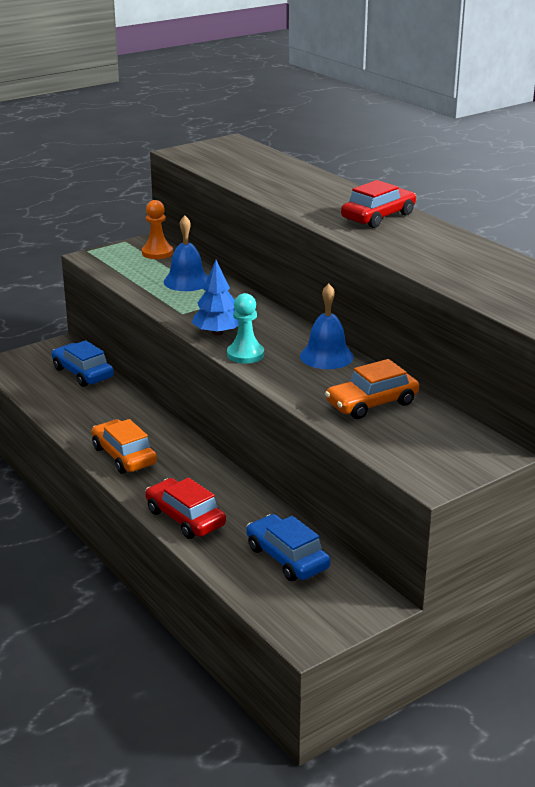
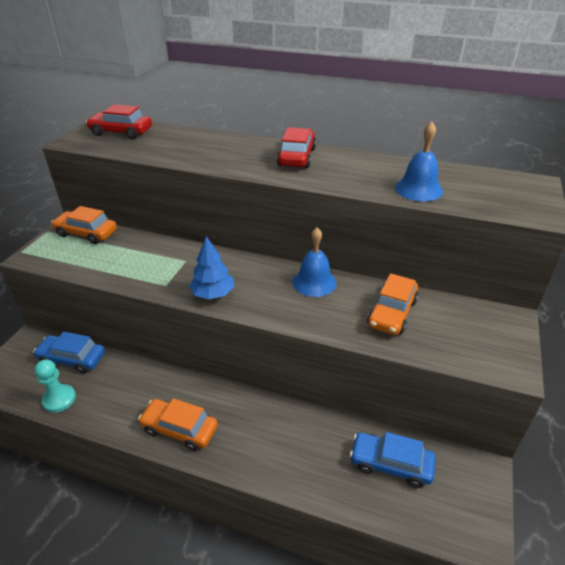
camera: 35 degrees left, 10 degrees up
(157, 253) = (86, 233): orange pawn -> orange car
(185, 518) = (285, 468): red car -> red car (121, 132)
(187, 281) = (138, 252): blue bell -> blue bell (418, 189)
(245, 354) = (256, 306): turquoise pawn -> turquoise pawn (59, 399)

- [Exercise prompt] What is needed is every entry written out word for word, with no pictures.

- [Task answer]
camera: 35 degrees left, 10 degrees up
(157, 253) = (86, 233): orange pawn -> orange car
(185, 518) = (285, 468): red car -> red car (121, 132)
(187, 281) = (138, 252): blue bell -> blue bell (418, 189)
(245, 354) = (256, 306): turquoise pawn -> turquoise pawn (59, 399)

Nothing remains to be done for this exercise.